*YOUR TASK*
Tell how many lines of the entries below include the string "CARPENTER". Respond with the number alone.

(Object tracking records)
= = = =

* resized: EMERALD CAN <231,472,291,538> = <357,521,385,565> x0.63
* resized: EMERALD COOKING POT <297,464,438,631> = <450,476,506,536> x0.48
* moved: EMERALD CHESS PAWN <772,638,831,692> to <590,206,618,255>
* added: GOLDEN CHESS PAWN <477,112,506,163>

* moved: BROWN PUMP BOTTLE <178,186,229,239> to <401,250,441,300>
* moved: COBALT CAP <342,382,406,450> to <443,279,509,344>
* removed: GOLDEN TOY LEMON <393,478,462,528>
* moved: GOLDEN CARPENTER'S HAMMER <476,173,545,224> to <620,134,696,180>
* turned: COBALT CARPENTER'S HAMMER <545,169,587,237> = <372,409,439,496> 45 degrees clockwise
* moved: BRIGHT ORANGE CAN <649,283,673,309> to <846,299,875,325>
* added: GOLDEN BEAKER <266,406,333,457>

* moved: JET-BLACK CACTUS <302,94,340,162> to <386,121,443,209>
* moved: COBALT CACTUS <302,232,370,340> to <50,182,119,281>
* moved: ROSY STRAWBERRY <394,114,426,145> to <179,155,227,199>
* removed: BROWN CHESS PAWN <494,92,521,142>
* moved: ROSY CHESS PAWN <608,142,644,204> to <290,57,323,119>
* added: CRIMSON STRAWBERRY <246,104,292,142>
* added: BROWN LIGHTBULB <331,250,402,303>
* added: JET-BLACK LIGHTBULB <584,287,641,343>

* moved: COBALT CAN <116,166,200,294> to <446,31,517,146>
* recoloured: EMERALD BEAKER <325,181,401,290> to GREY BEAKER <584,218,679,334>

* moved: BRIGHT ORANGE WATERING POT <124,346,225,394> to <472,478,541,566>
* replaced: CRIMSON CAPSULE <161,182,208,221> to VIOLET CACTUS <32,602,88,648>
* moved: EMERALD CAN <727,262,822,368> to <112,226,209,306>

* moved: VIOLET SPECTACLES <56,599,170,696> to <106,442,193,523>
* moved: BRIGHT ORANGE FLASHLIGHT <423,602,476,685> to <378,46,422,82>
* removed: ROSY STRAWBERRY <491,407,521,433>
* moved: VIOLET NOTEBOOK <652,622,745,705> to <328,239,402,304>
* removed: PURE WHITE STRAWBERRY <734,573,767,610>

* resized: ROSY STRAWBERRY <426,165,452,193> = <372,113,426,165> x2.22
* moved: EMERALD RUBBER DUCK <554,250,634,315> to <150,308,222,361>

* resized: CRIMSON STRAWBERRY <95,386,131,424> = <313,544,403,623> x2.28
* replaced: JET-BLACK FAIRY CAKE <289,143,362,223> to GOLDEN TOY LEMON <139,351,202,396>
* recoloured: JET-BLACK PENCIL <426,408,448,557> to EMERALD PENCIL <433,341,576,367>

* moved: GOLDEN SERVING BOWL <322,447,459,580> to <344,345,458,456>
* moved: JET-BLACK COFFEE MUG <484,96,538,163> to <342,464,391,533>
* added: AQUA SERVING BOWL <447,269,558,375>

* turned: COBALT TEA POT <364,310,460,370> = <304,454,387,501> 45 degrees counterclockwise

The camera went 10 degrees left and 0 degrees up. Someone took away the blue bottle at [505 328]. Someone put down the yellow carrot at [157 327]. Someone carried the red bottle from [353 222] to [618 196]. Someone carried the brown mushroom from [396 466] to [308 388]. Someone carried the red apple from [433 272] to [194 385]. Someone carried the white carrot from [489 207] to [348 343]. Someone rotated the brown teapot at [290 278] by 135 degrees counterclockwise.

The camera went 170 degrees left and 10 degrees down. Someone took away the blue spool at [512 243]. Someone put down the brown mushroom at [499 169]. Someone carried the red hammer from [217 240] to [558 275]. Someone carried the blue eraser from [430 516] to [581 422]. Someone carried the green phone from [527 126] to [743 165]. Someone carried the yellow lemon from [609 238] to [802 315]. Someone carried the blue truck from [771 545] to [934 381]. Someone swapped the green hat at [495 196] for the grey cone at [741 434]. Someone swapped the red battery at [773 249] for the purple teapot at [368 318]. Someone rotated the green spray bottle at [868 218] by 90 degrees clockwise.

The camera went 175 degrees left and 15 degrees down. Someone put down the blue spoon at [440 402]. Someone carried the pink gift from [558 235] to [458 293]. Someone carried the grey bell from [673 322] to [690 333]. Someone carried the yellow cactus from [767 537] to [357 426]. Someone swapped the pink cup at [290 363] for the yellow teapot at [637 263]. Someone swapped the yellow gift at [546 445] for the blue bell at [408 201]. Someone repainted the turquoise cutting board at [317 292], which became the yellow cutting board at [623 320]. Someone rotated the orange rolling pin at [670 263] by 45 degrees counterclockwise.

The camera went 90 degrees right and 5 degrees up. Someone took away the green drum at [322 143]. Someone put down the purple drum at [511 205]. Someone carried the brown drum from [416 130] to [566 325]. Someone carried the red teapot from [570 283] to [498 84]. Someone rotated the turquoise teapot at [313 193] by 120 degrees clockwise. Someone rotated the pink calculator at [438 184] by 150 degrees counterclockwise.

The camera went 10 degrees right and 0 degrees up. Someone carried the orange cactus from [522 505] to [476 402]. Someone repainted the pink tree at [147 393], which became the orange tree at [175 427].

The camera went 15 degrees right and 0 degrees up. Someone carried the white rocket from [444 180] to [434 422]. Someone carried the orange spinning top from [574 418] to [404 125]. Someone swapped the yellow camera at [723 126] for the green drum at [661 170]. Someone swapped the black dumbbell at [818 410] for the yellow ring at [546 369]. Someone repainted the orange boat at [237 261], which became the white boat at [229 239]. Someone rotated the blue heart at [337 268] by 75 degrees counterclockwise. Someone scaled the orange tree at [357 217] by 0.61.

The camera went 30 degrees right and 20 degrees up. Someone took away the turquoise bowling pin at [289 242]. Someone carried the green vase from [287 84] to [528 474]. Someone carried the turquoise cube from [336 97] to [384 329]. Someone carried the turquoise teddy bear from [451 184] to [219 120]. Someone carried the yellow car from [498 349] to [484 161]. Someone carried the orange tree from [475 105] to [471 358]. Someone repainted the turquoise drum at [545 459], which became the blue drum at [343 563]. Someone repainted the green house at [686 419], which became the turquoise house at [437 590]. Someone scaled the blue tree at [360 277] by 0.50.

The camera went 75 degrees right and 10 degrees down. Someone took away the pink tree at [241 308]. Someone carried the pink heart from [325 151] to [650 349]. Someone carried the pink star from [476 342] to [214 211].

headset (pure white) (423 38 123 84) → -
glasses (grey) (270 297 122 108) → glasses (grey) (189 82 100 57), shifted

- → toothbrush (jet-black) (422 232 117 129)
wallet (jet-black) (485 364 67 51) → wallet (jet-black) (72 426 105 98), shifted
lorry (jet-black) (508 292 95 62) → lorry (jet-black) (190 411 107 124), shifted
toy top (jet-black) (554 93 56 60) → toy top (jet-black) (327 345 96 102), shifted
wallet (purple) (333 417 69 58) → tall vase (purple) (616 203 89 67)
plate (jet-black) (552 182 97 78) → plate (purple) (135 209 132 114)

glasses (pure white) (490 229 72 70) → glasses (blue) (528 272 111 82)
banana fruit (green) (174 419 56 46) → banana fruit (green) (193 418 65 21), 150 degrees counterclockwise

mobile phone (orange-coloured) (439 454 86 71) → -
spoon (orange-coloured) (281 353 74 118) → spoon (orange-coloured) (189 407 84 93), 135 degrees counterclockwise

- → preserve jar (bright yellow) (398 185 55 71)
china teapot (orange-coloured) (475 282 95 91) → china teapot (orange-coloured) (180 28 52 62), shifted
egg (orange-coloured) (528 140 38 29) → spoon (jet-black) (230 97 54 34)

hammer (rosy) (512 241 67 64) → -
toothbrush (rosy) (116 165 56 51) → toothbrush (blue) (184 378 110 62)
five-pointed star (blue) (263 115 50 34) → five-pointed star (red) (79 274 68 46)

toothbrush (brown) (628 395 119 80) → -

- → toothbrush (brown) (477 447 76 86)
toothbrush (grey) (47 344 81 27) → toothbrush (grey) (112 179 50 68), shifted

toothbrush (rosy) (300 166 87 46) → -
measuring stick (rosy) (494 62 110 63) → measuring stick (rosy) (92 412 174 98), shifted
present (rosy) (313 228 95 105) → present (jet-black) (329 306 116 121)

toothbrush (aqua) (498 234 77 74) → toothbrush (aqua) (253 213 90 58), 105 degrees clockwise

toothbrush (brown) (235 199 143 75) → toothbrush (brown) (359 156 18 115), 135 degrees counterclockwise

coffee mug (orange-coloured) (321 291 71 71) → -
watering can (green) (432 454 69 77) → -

= = = =

*SOLUTION BELOW*
2